Directions for this task: Beginning with the first line below, output every record verbatim and leave out the images.

Data entries:
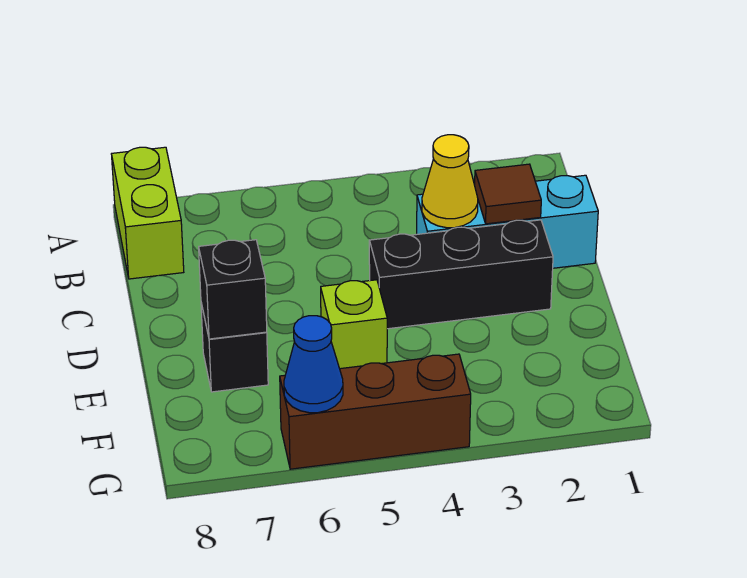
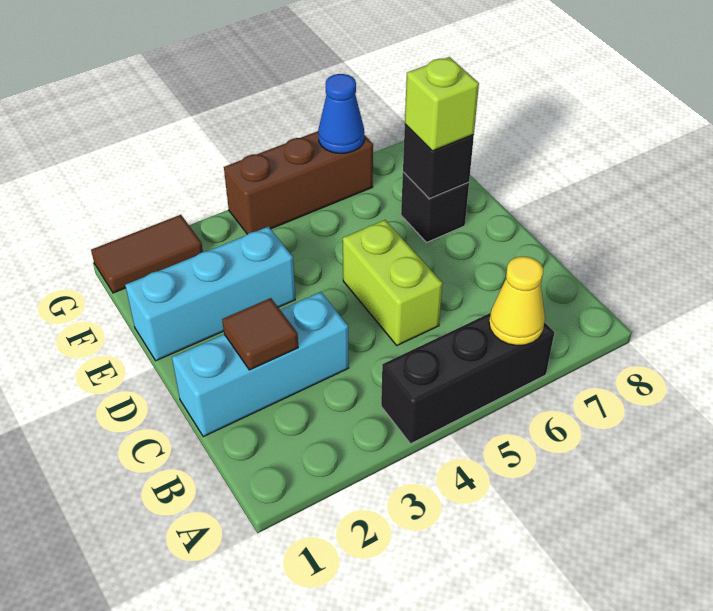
lime brick A8:B8 level 1 -> lime brick C5:D5 level 1
yellow cone C3 level 2 -> yellow cone A6 level 2
black brick D2:D4 level 1 -> black brick A4:A6 level 1
none -> cyan brick E1:E3 level 1
lime brick E5 level 1 -> lime brick E7 level 3
none -> brown tile G1:G2 level 1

Answer space:
lime brick A8:B8 level 1 -> lime brick C5:D5 level 1
yellow cone C3 level 2 -> yellow cone A6 level 2
black brick D2:D4 level 1 -> black brick A4:A6 level 1
none -> cyan brick E1:E3 level 1
lime brick E5 level 1 -> lime brick E7 level 3
none -> brown tile G1:G2 level 1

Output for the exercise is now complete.